Pictures stay out of the copy. Transcribe exactly the lines from the line with "224 774 278" through the final line of the records.

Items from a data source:
----
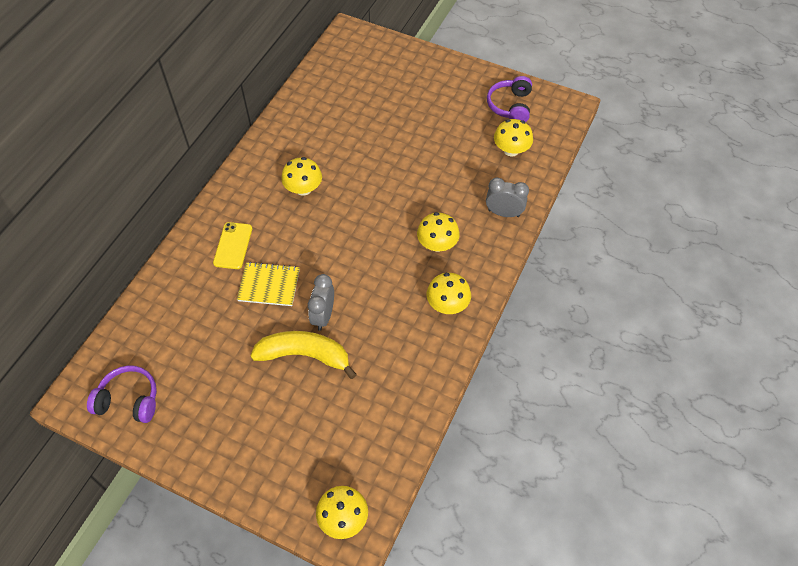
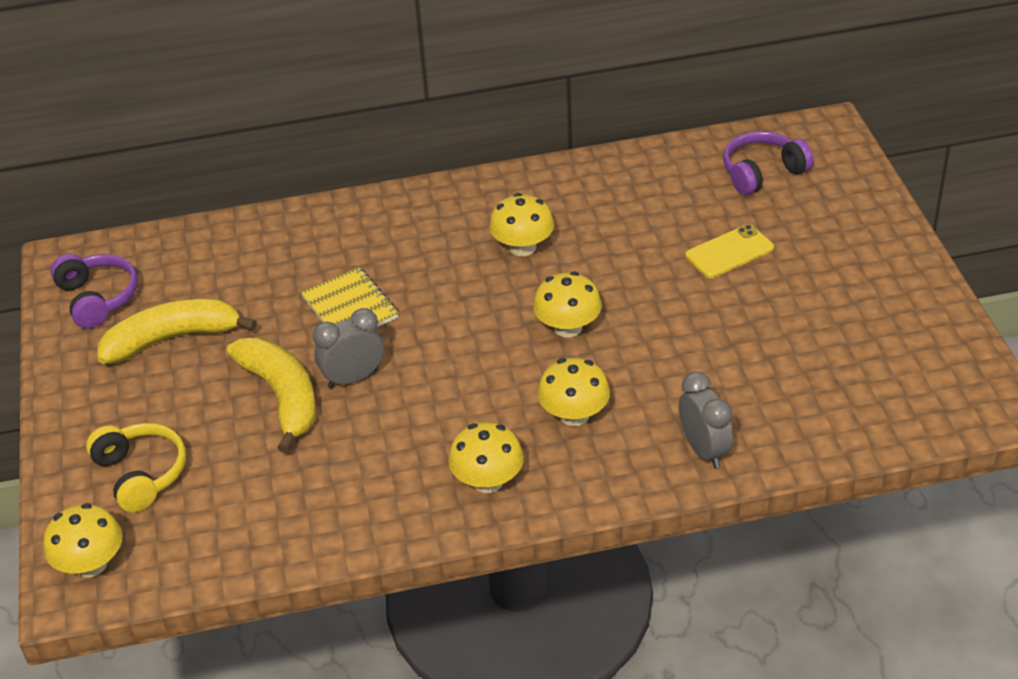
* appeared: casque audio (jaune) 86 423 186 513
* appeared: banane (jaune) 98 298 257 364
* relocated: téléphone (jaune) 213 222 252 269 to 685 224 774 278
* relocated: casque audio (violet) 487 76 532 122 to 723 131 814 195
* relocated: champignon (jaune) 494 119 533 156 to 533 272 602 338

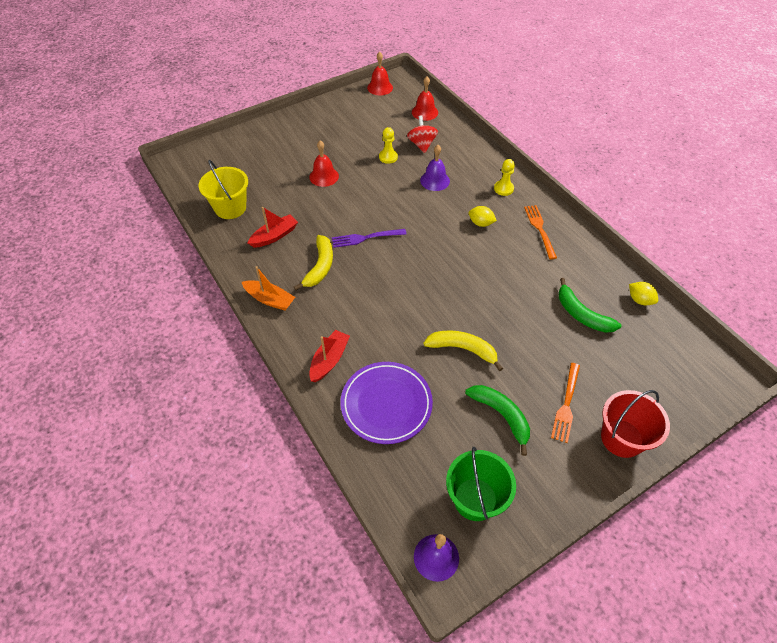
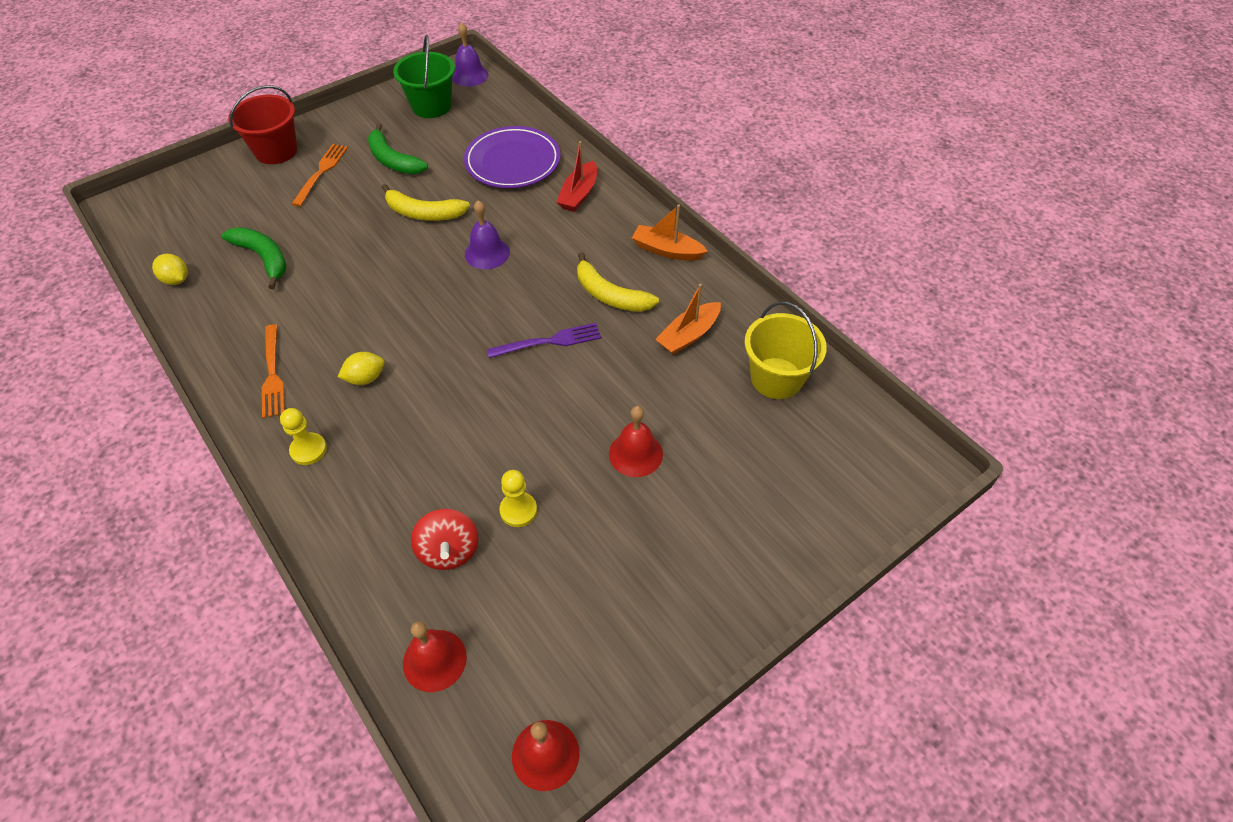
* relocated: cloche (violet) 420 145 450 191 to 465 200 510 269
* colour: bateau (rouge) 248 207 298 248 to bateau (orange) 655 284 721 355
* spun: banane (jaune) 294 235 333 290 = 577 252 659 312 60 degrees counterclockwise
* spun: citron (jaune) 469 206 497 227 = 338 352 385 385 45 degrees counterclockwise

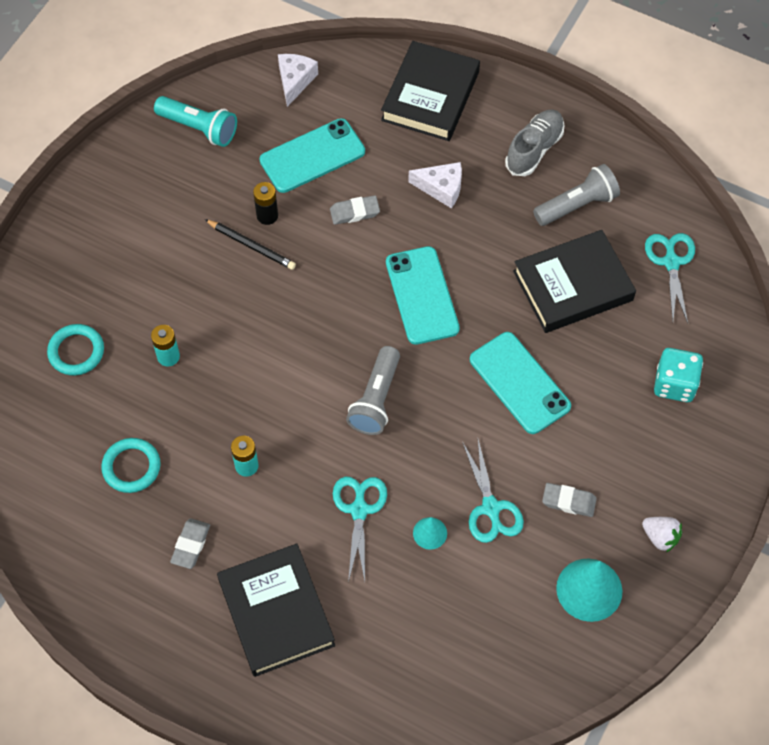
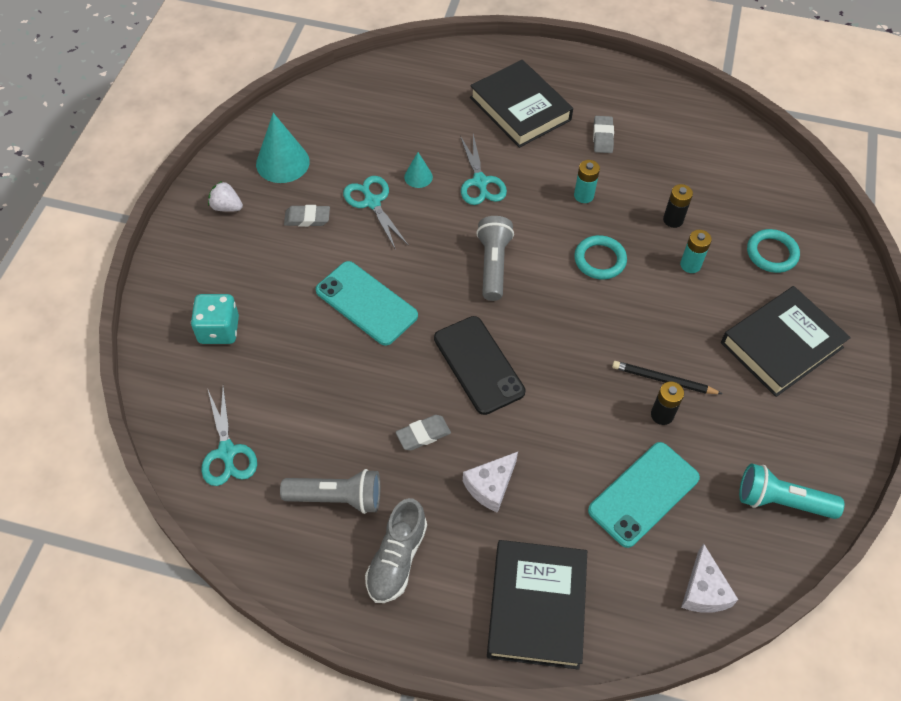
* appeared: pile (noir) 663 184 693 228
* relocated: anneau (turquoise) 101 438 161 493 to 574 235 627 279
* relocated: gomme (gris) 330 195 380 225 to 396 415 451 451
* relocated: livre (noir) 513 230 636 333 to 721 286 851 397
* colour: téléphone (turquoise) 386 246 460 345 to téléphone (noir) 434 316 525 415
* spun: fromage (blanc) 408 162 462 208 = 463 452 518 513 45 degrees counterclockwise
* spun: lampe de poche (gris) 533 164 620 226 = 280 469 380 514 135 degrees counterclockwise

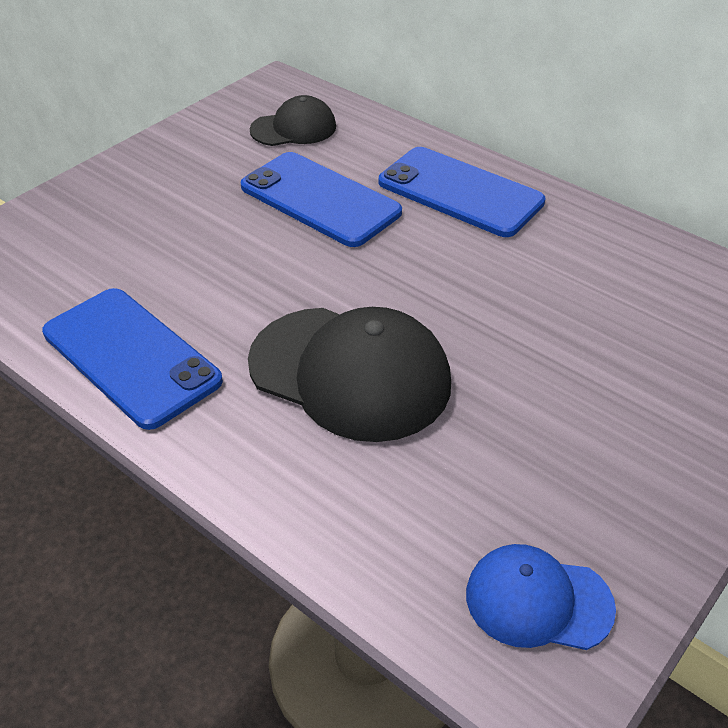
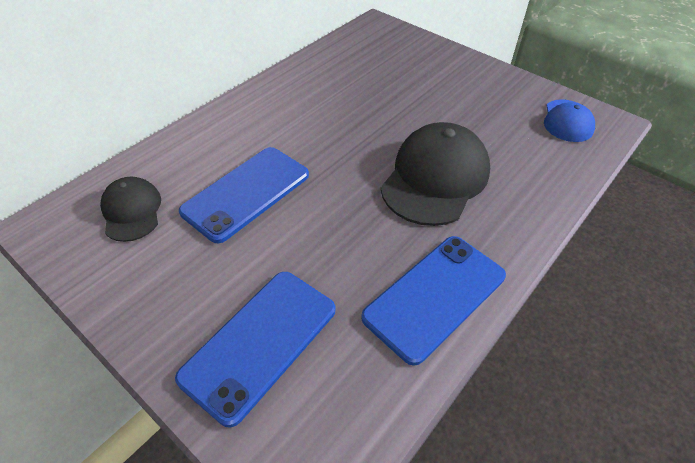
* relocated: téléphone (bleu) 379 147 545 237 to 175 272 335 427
----
--- Exercise response ---
* relocated: téléphone (jaune) 213 222 252 269 to 685 224 774 278
* relocated: casque audio (violet) 487 76 532 122 to 723 131 814 195
* relocated: champignon (jaune) 494 119 533 156 to 533 272 602 338

* relocated: cloche (violet) 420 145 450 191 to 465 200 510 269
* colour: bateau (rouge) 248 207 298 248 to bateau (orange) 655 284 721 355
* spun: banane (jaune) 294 235 333 290 = 577 252 659 312 60 degrees counterclockwise
* spun: citron (jaune) 469 206 497 227 = 338 352 385 385 45 degrees counterclockwise

* appeared: pile (noir) 663 184 693 228
* relocated: anneau (turquoise) 101 438 161 493 to 574 235 627 279
* relocated: gomme (gris) 330 195 380 225 to 396 415 451 451
* relocated: livre (noir) 513 230 636 333 to 721 286 851 397
* colour: téléphone (turquoise) 386 246 460 345 to téléphone (noir) 434 316 525 415
* spun: fromage (blanc) 408 162 462 208 = 463 452 518 513 45 degrees counterclockwise
* spun: lampe de poche (gris) 533 164 620 226 = 280 469 380 514 135 degrees counterclockwise

* relocated: téléphone (bleu) 379 147 545 237 to 175 272 335 427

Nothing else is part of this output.